Entries shown START

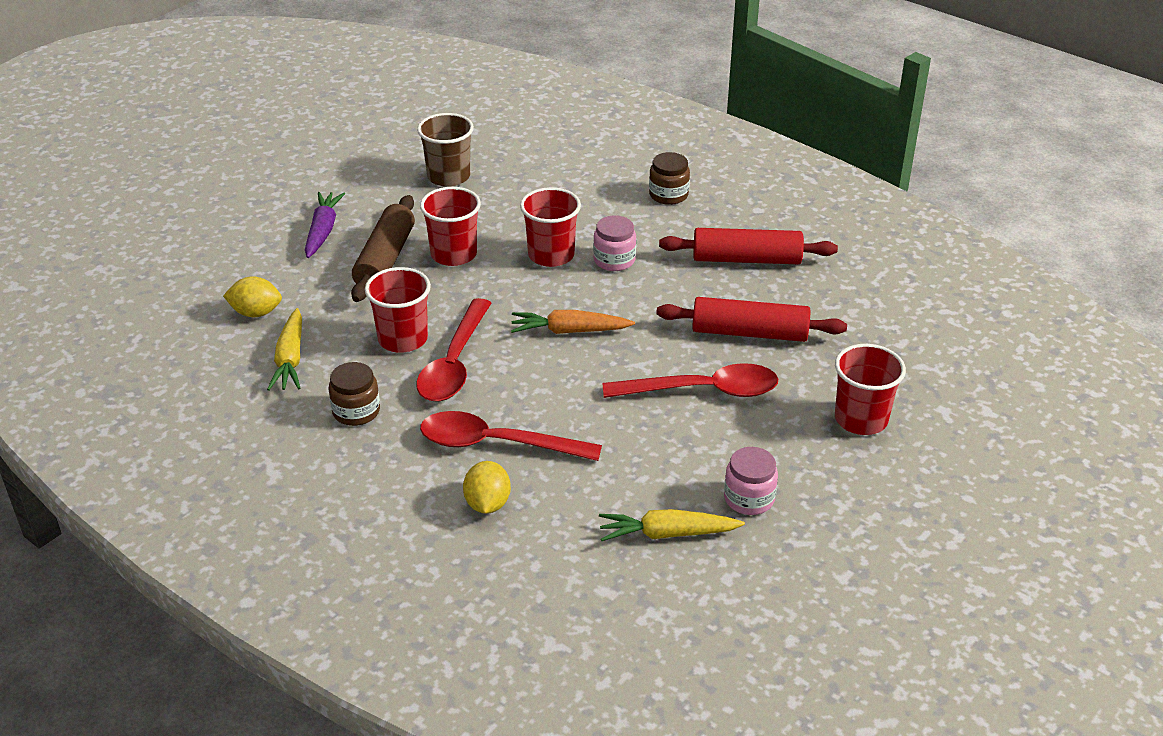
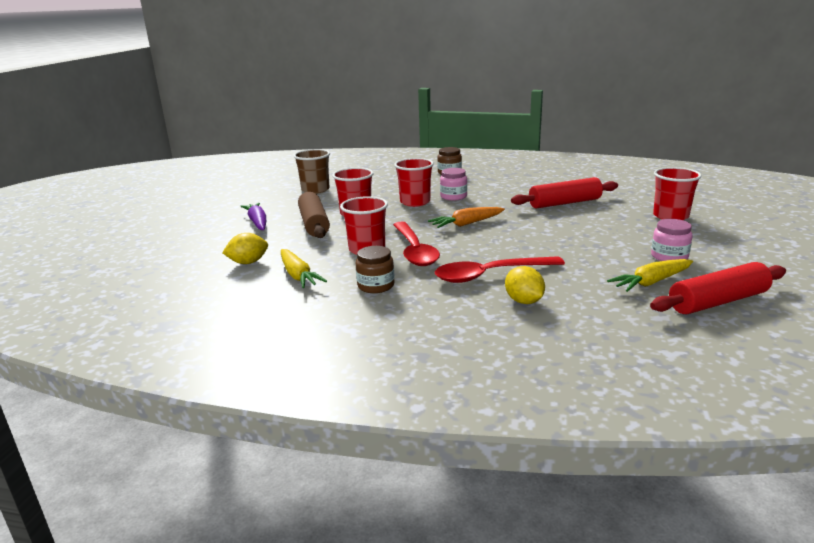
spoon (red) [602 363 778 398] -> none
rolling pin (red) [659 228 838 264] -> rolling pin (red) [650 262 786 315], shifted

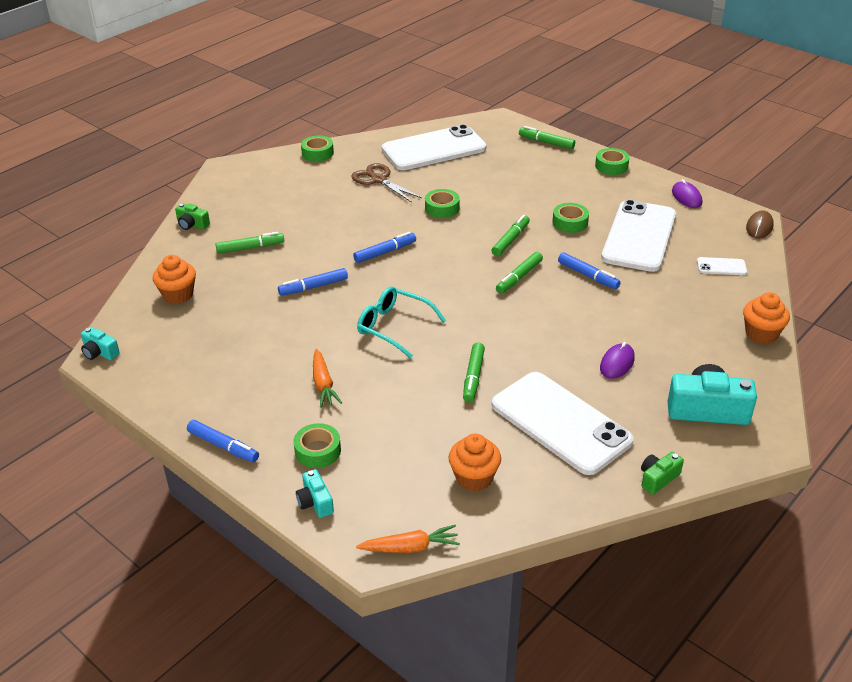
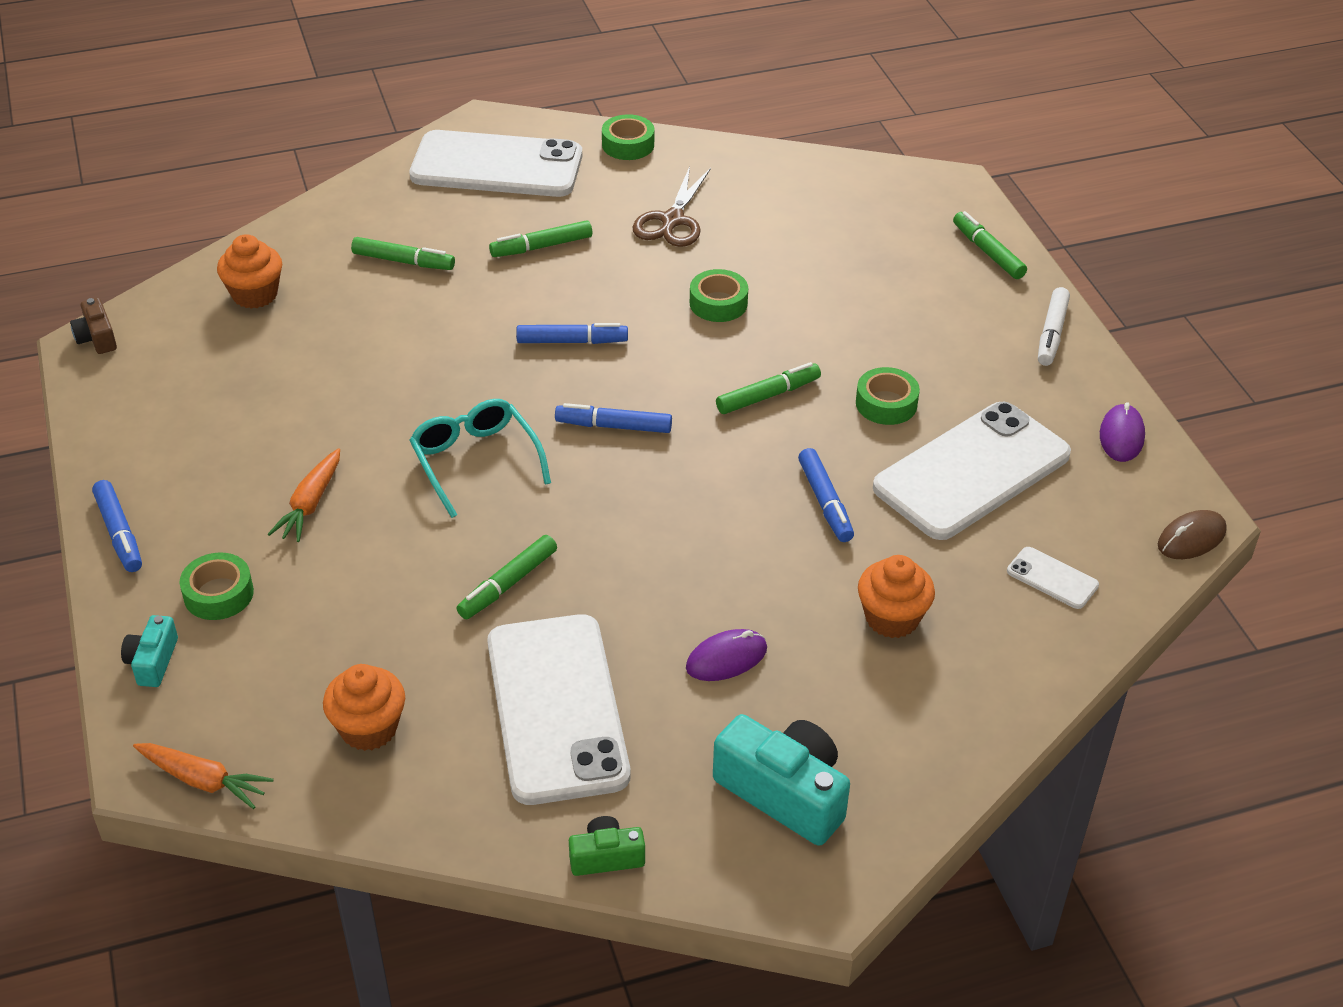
compact camera (green) [175 203 210 230] -> none
felt pen (blue) [278 268 348 296] -> felt pen (blue) [555 403 672 433], shifted
phone (snow-white) [382 124 486 170] -> phone (snow-white) [410 130 582 197], shifted
felt pen (green) [496 252 543 293] -> felt pen (green) [489 220 592 257], shifted
muffin (orange-coloured) [743 292 790 344] -> muffin (orange-coloured) [858 555 935 638], shifted
sticky tape (green) [595 148 630 175] -> felt pen (snow-white) [1038 287 1070 366]
compact camera (aqua) [81 327 120 360] -> compact camera (russet) [70 298 117 354]
shears (russet) [352 163 422 203] -> shears (russet) [633 166 711 247], 150 degrees counterclockwise

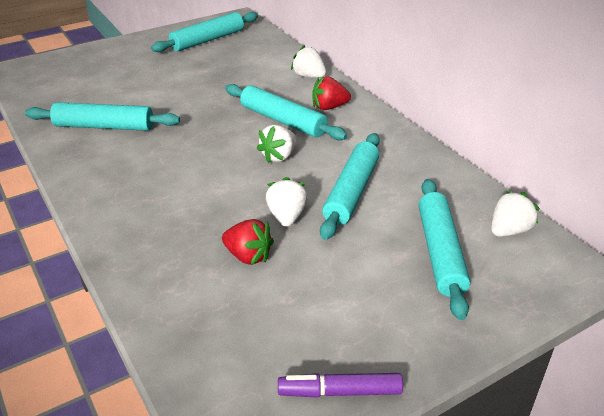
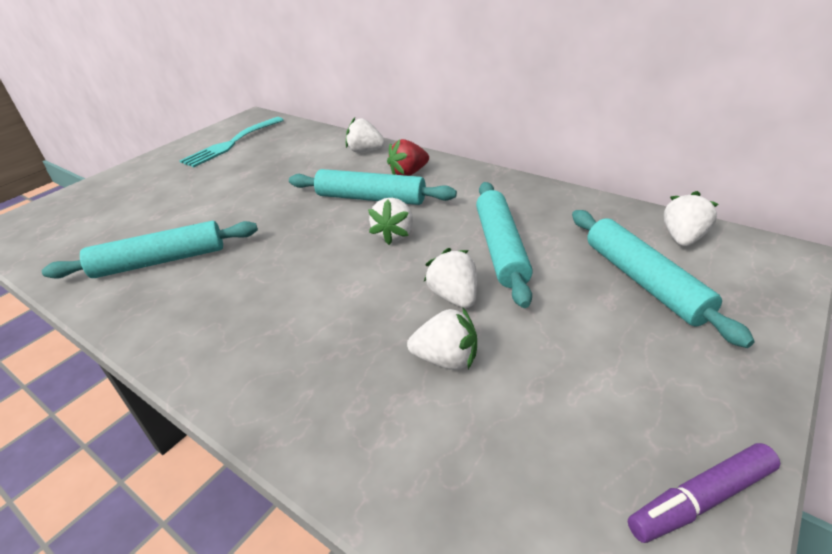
rolling pin (aqua) [151 12 258 52] -> table fork (aqua) [180 117 284 168]
berry (red) [222 219 274 265] -> berry (snow-white) [407 308 477 370]

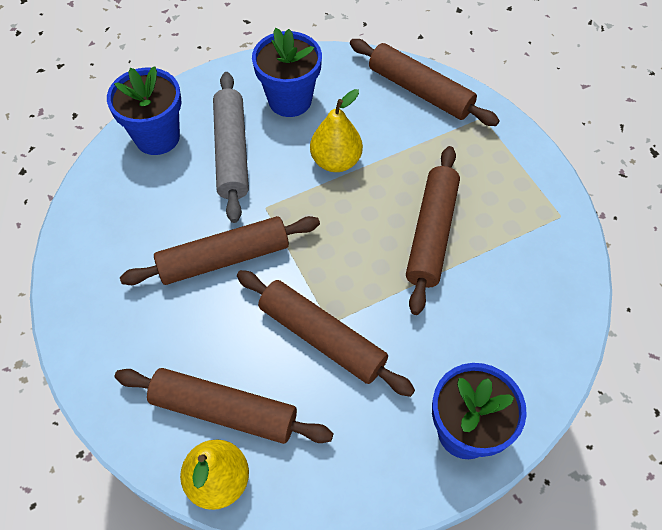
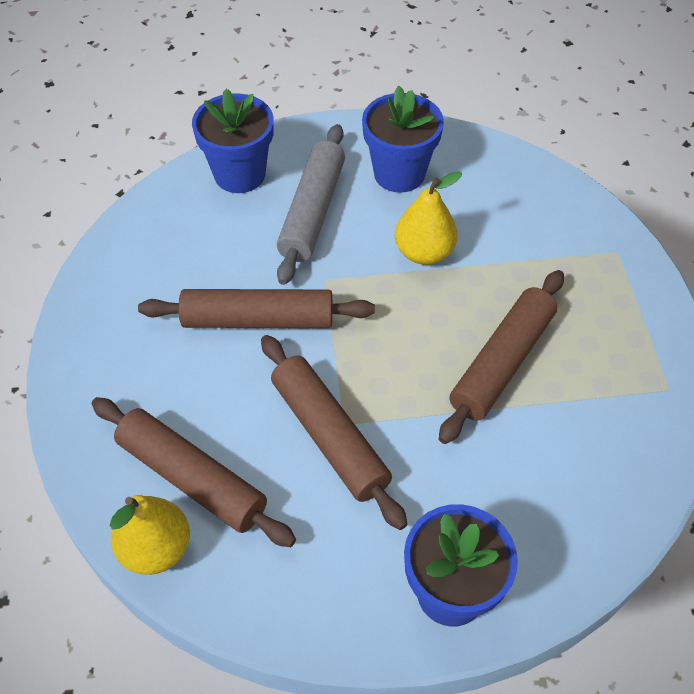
rolling pin (russet) [350 39 500 126] -> none

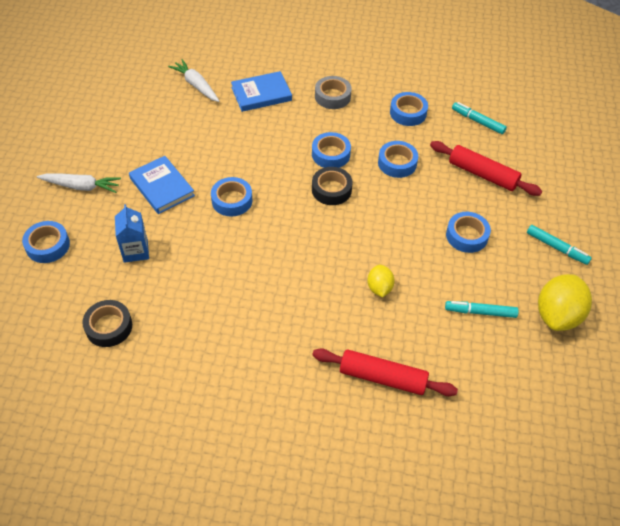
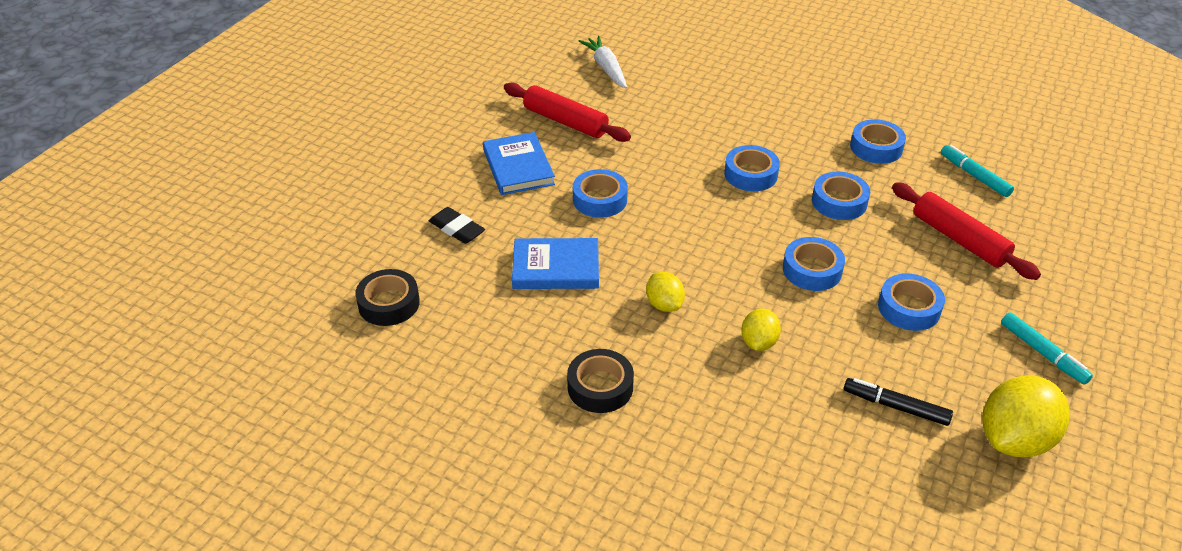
root vegetable (snow-white) [37 173 121 193] -> none
sticky tape (grey) [315 76 352 109] -> none
none -> citrus fruit (golden) [646 272 685 312]
sticky tape (blue) [22 221 70 263] -> sticky tape (blue) [783 237 845 291], shifted
hardback (blue) [231 71 292 112] -> hardback (blue) [512 238 599 289], shifted
sticky tape (black) [312 167 353 205] -> sticky tape (black) [567 349 634 413], shifted
rolling pin (red) [312 348 458 396] -> rolling pin (red) [504 83 631 142], shifted
carton (blue) [115 204 149 263] -> eraser (black) [429 207 485 244]
felt pen (aqua) [445 301 519 318] -> felt pen (black) [844 378 953 426]

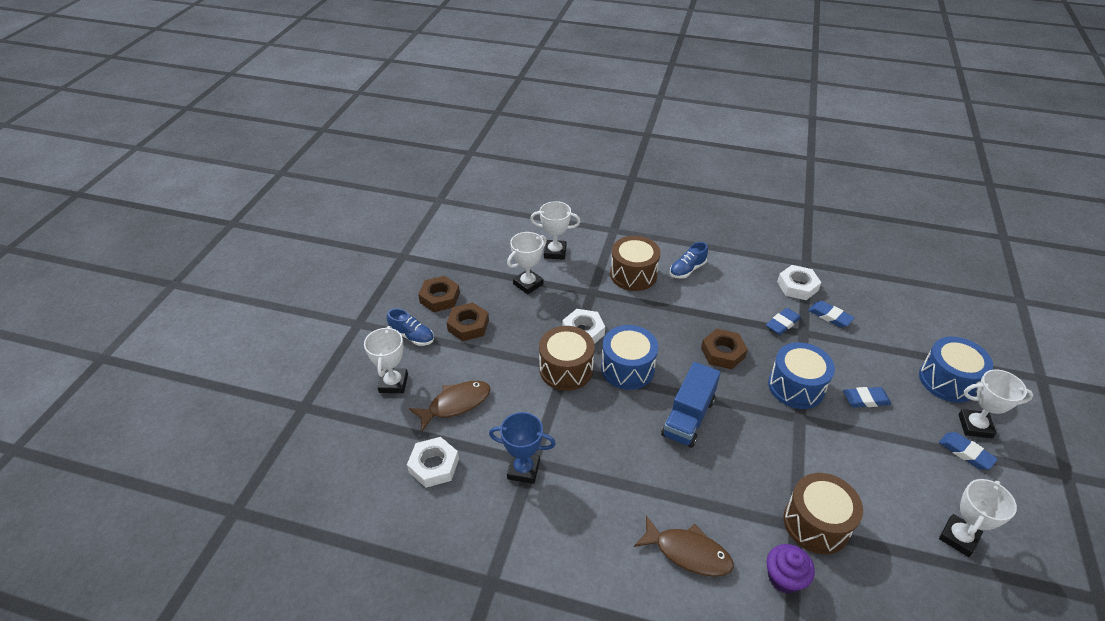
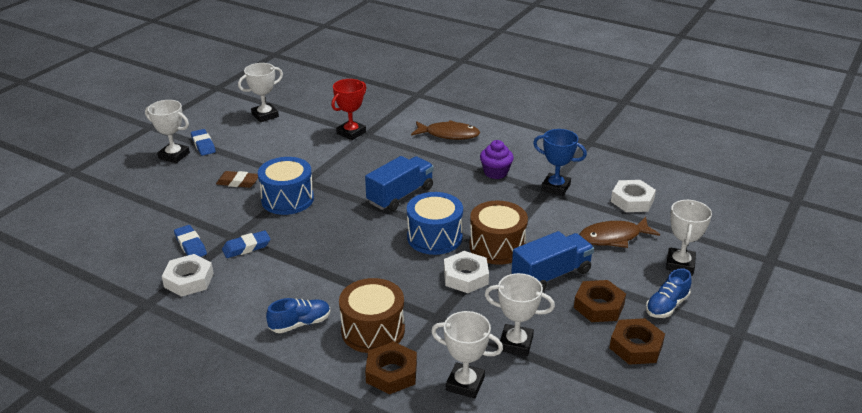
drum (blue) [919 337 993 403] -> none
none -> lorry (blue) [511 231 594 291]
hexagon nut (russet) [701 329 748 369] -> hexagon nut (russet) [365 342 417 394], shifted
muffin (purple) [767 544 815 594] -> muffin (purple) [480 140 514 179], shifted
drum (russet) [784 473 863 554] -> prize cup (red) [331 79 366 140]
eraser (blue) [843 387 891 408] -> eraser (russet) [216 171 258 188]
shoe (blue) [387 308 434 346] -> shoe (blue) [646 268 692 318], 90 degrees counterclockwise
prize cup (snow-white) [507 232 547 294] -> prize cup (snow-white) [485 273 555 356], 45 degrees clockwise
toy fish (russet) [634 516 734 577] -> toy fish (russet) [411 120 480 140], 150 degrees clockwise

Entries shown END

** Task objective **
Reproduce word for word, with pictures dropped, only the part of the material above that opens with the line containing "phone (snow-white) [382" and closes with the line containing "eraser (blue) [843".

** Exercise solution **
phone (snow-white) [382 124 486 170] -> phone (snow-white) [410 130 582 197], shifted
felt pen (green) [496 252 543 293] -> felt pen (green) [489 220 592 257], shifted
muffin (orange-coloured) [743 292 790 344] -> muffin (orange-coloured) [858 555 935 638], shifted
sticky tape (green) [595 148 630 175] -> felt pen (snow-white) [1038 287 1070 366]
compact camera (aqua) [81 327 120 360] -> compact camera (russet) [70 298 117 354]
shears (russet) [352 163 422 203] -> shears (russet) [633 166 711 247], 150 degrees counterclockwise

rolling pin (aqua) [151 12 258 52] -> table fork (aqua) [180 117 284 168]
berry (red) [222 219 274 265] -> berry (snow-white) [407 308 477 370]

rolling pin (russet) [350 39 500 126] -> none

root vegetable (snow-white) [37 173 121 193] -> none
sticky tape (grey) [315 76 352 109] -> none
none -> citrus fruit (golden) [646 272 685 312]
sticky tape (blue) [22 221 70 263] -> sticky tape (blue) [783 237 845 291], shifted
hardback (blue) [231 71 292 112] -> hardback (blue) [512 238 599 289], shifted
sticky tape (black) [312 167 353 205] -> sticky tape (black) [567 349 634 413], shifted
rolling pin (red) [312 348 458 396] -> rolling pin (red) [504 83 631 142], shifted
carton (blue) [115 204 149 263] -> eraser (black) [429 207 485 244]
felt pen (aqua) [445 301 519 318] -> felt pen (black) [844 378 953 426]

drum (blue) [919 337 993 403] -> none
none -> lorry (blue) [511 231 594 291]
hexagon nut (russet) [701 329 748 369] -> hexagon nut (russet) [365 342 417 394], shifted
muffin (purple) [767 544 815 594] -> muffin (purple) [480 140 514 179], shifted
drum (russet) [784 473 863 554] -> prize cup (red) [331 79 366 140]
eraser (blue) [843 387 891 408] -> eraser (russet) [216 171 258 188]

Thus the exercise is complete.